[Opening Provided data section]

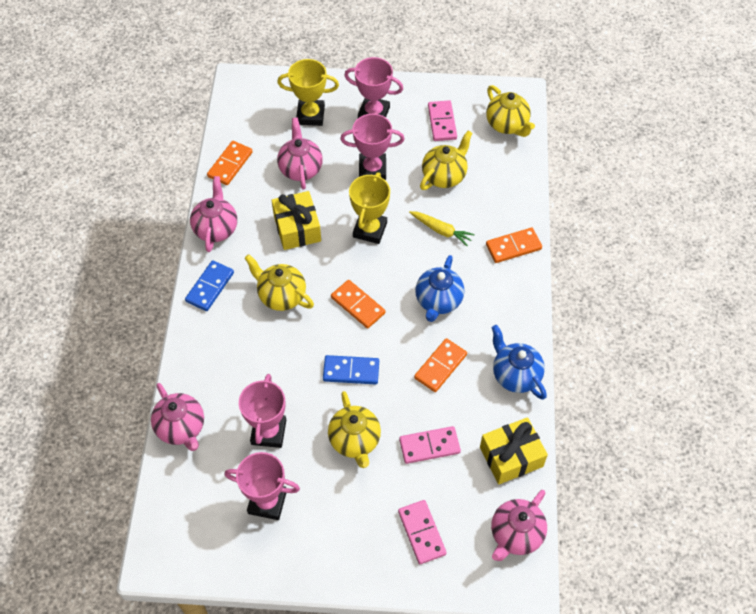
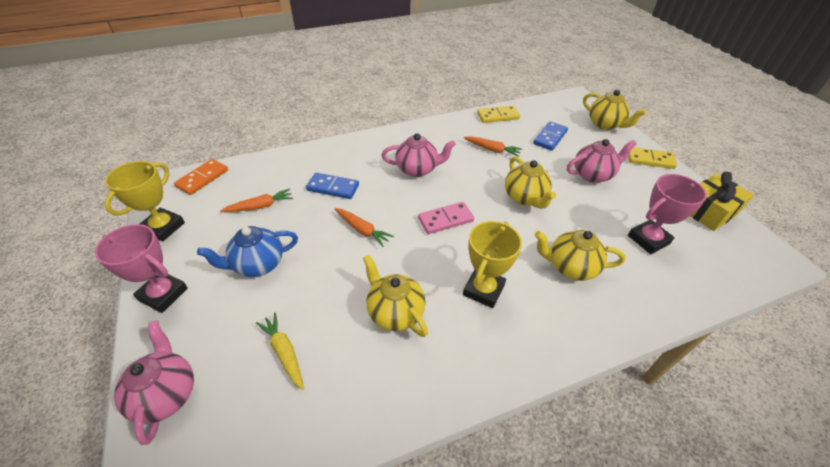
blue teapot: 2 -> 1
orange carrot: 0 -> 3
orange domino: 4 -> 1
pink domino: 3 -> 1
pink teapot: 4 -> 3
pink trophy: 4 -> 2
yellow domino: 0 -> 2
yellow gift: 2 -> 1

[Closing Provided data section]

What is expected: Produce an exact copy of the lines from the one containing "orange domino: 4 -> 1" through the final line of the data, both ends included, and only those.

Solution to this exercise:
orange domino: 4 -> 1
pink domino: 3 -> 1
pink teapot: 4 -> 3
pink trophy: 4 -> 2
yellow domino: 0 -> 2
yellow gift: 2 -> 1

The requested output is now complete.